#### Data under study ####

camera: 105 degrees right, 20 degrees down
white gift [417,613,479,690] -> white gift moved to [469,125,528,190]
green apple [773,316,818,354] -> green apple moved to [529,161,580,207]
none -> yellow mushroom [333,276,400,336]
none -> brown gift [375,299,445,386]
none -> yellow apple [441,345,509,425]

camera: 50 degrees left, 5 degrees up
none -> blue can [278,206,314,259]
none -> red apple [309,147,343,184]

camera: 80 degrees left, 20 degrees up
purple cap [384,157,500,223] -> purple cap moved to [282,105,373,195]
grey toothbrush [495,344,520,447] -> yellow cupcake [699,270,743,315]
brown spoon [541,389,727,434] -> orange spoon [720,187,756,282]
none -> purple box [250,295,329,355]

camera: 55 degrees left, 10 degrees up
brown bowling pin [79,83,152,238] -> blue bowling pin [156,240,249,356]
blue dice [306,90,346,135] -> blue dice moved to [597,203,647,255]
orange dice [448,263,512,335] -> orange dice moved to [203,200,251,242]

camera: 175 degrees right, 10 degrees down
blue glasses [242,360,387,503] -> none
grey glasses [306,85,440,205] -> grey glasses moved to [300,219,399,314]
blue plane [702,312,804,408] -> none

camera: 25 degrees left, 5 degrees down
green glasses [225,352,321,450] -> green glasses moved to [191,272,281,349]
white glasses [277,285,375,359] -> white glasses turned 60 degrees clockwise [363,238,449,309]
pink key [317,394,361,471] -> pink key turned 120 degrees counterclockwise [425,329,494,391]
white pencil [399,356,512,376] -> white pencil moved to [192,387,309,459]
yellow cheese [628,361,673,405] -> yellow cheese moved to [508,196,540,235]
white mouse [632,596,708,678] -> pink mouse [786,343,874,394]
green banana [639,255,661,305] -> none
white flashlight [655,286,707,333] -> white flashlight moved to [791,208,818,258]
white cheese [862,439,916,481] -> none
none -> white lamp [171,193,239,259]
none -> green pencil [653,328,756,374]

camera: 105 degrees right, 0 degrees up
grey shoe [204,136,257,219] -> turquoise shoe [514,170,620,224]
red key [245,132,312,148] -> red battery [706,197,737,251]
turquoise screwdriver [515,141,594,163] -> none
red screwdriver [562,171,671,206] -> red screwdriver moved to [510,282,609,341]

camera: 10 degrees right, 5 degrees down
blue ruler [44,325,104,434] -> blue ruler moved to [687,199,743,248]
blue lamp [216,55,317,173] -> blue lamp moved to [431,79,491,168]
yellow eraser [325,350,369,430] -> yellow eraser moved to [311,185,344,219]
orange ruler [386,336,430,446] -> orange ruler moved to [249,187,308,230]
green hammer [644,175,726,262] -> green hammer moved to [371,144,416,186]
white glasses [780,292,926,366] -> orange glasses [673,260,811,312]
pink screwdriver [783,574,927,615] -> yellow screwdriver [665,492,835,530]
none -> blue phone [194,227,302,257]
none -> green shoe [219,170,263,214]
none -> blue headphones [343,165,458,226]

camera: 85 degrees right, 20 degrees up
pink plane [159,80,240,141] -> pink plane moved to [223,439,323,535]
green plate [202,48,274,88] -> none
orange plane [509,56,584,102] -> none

####

[Task details] From the data above, output only the lines between the line containing "white pencil [399,356,512,376]" and the line containing "none -> white lamp [171,193,239,259]", inclusive, exactly as written.

[Exercise solution]
white pencil [399,356,512,376] -> white pencil moved to [192,387,309,459]
yellow cheese [628,361,673,405] -> yellow cheese moved to [508,196,540,235]
white mouse [632,596,708,678] -> pink mouse [786,343,874,394]
green banana [639,255,661,305] -> none
white flashlight [655,286,707,333] -> white flashlight moved to [791,208,818,258]
white cheese [862,439,916,481] -> none
none -> white lamp [171,193,239,259]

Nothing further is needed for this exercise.